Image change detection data
========

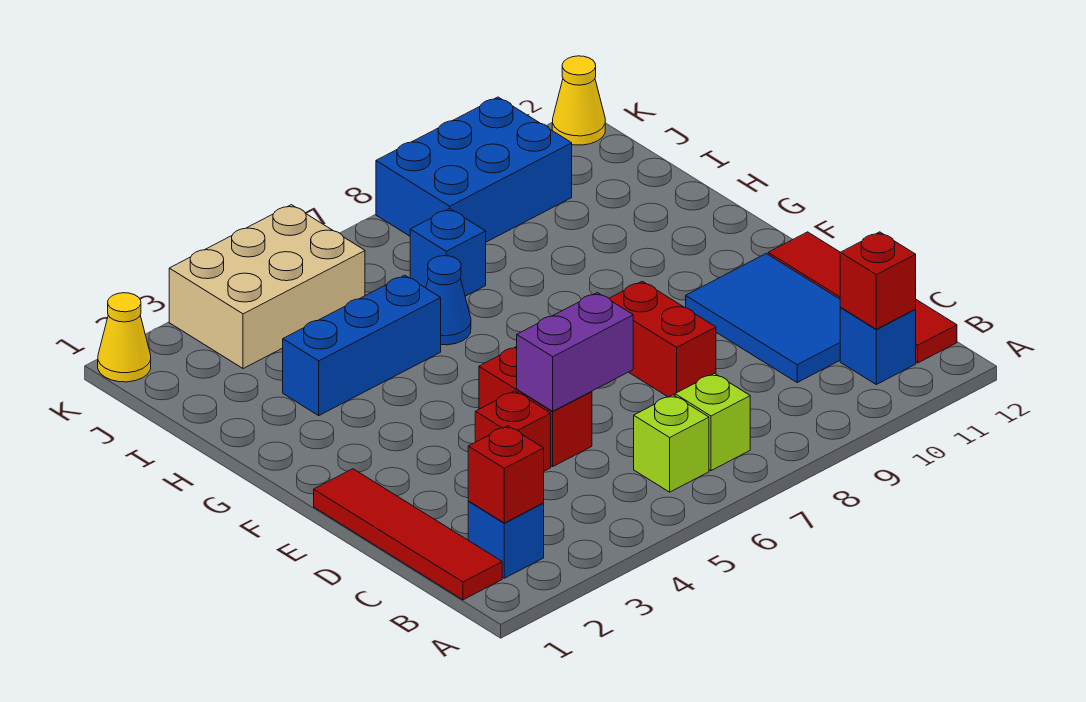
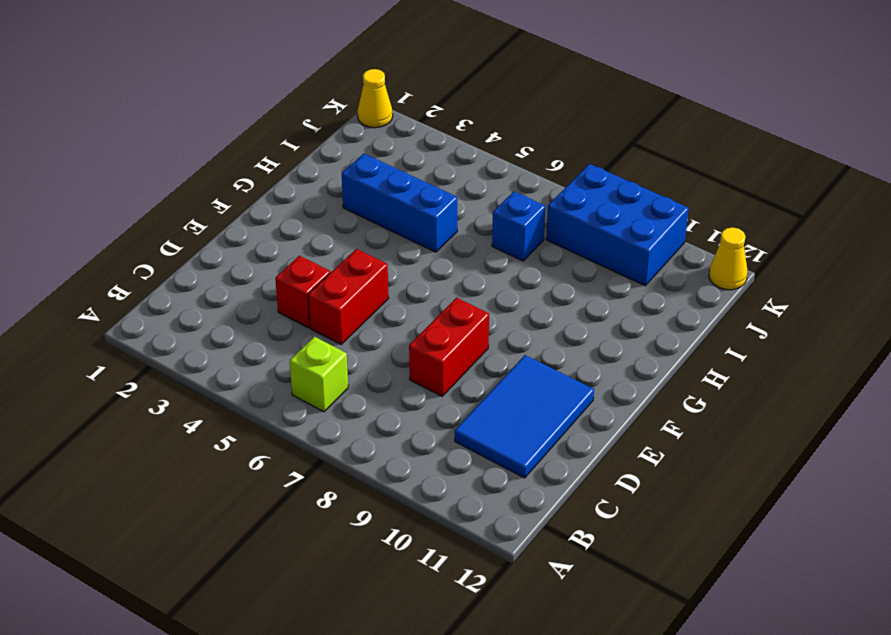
none -> red tile B1:E1 level 1
none -> blue brick B2 level 1
none -> lime brick B7 level 1

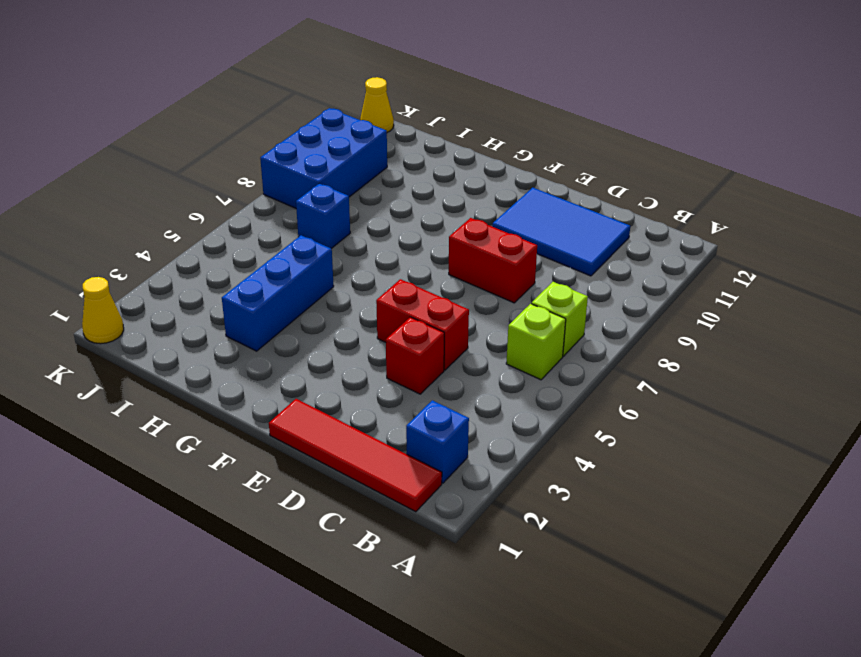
none -> blue brick B11 level 1
none -> red tile B12:E12 level 1
none -> blue cone H6 level 1

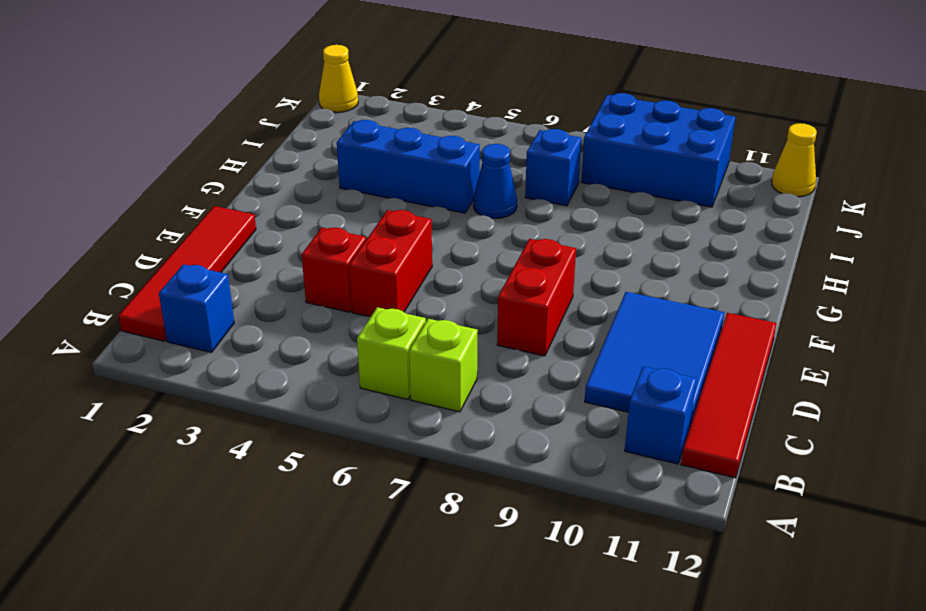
none -> tan brick J3:K5 level 1
none -> red brick B2 level 2
none -> red brick B11 level 2

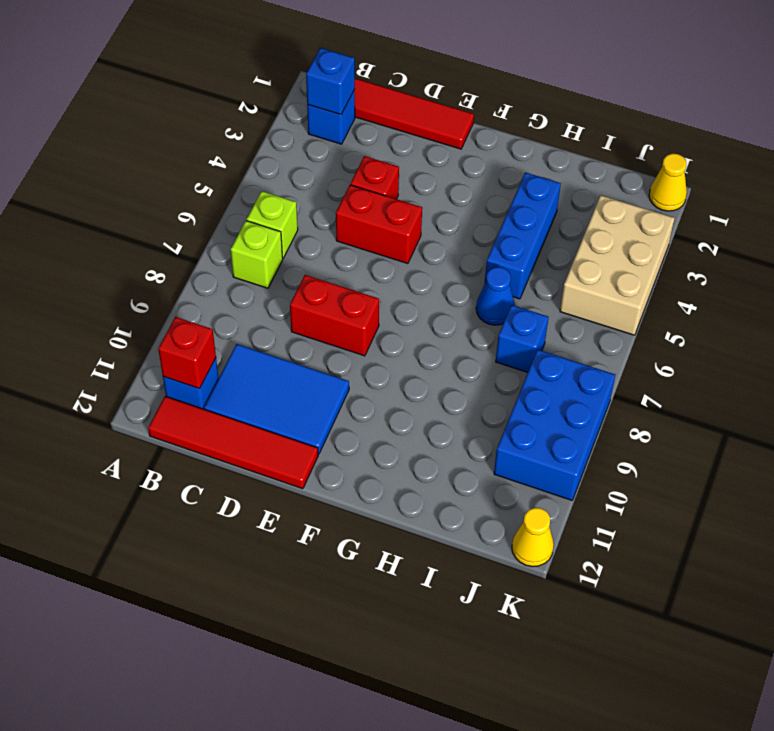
blue brick B2 level 2 -> red brick B2 level 2
none -> purple brick D5:D6 level 2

========

→ **Requirement**:
Every line of the data should be copied as it stands, without the images.

→ **Finished exercise**:
none -> red tile B1:E1 level 1
none -> blue brick B2 level 1
none -> lime brick B7 level 1

none -> blue brick B11 level 1
none -> red tile B12:E12 level 1
none -> blue cone H6 level 1

none -> tan brick J3:K5 level 1
none -> red brick B2 level 2
none -> red brick B11 level 2

blue brick B2 level 2 -> red brick B2 level 2
none -> purple brick D5:D6 level 2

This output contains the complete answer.